═══ SOURCE DATA ═══
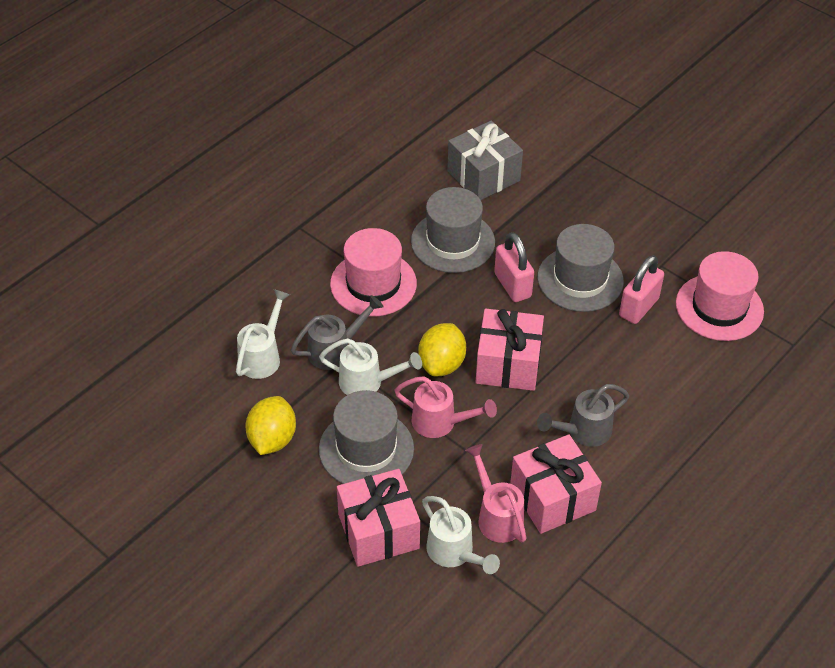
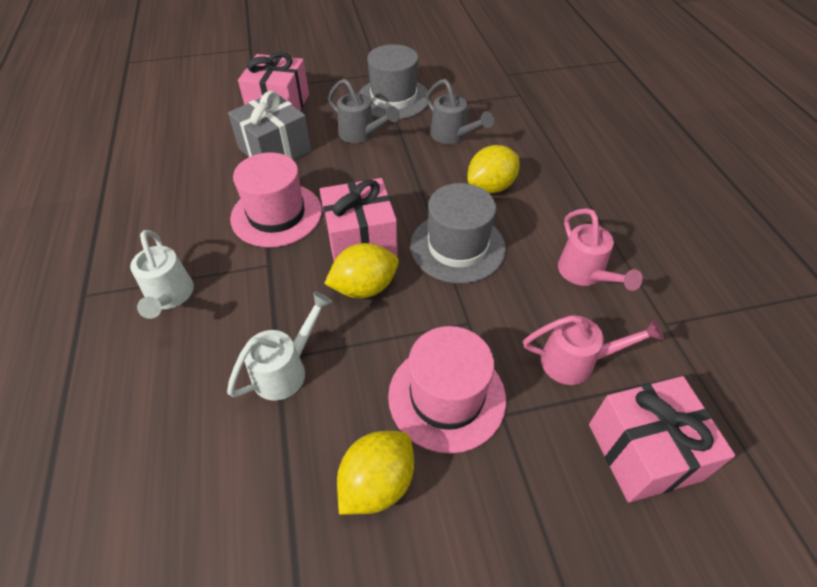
grey hat: 3 -> 2
pink padlock: 2 -> 0
white watering can: 3 -> 2
yellow lemon: 2 -> 3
═══
### WHAT IS BEING ASKED
Print the listing verbatim; no pictures.

### COMPLETED TASK
grey hat: 3 -> 2
pink padlock: 2 -> 0
white watering can: 3 -> 2
yellow lemon: 2 -> 3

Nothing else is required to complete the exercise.